Stored records:
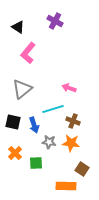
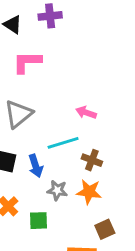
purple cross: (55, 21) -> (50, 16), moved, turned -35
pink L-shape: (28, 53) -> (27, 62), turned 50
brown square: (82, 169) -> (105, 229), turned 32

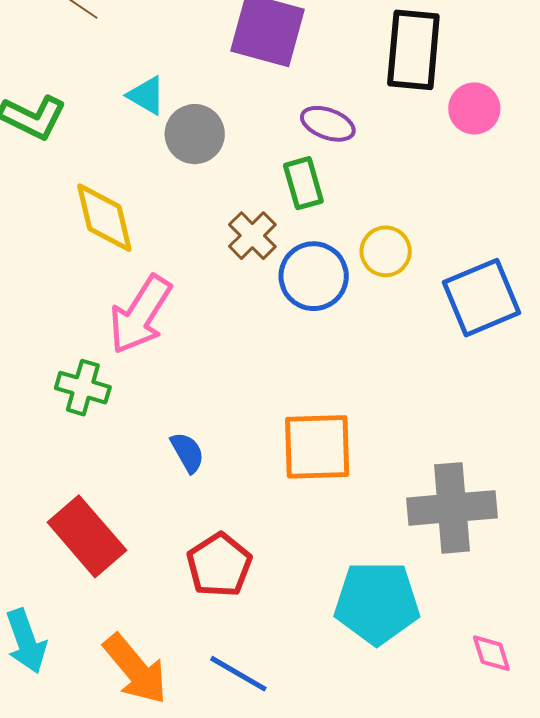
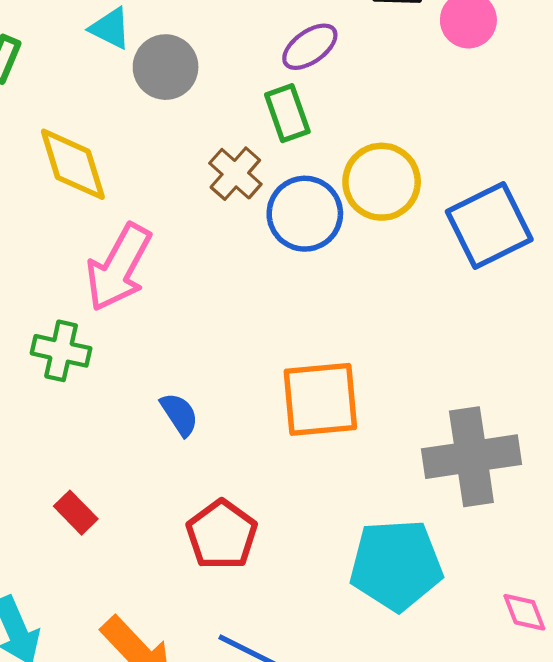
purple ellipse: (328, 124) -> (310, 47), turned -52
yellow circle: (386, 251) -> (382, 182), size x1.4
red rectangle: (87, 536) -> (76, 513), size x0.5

YOUR TASK: Please transcribe word for word the lines from the one bearing "pink L-shape: (28, 53) -> (27, 62), turned 50" through the last line of the records above, omitting the pictures.

ANSWER FOR THE TASK:
pink L-shape: (28, 53) -> (27, 62), turned 50
brown square: (82, 169) -> (105, 229), turned 32

purple ellipse: (328, 124) -> (310, 47), turned -52
yellow circle: (386, 251) -> (382, 182), size x1.4
red rectangle: (87, 536) -> (76, 513), size x0.5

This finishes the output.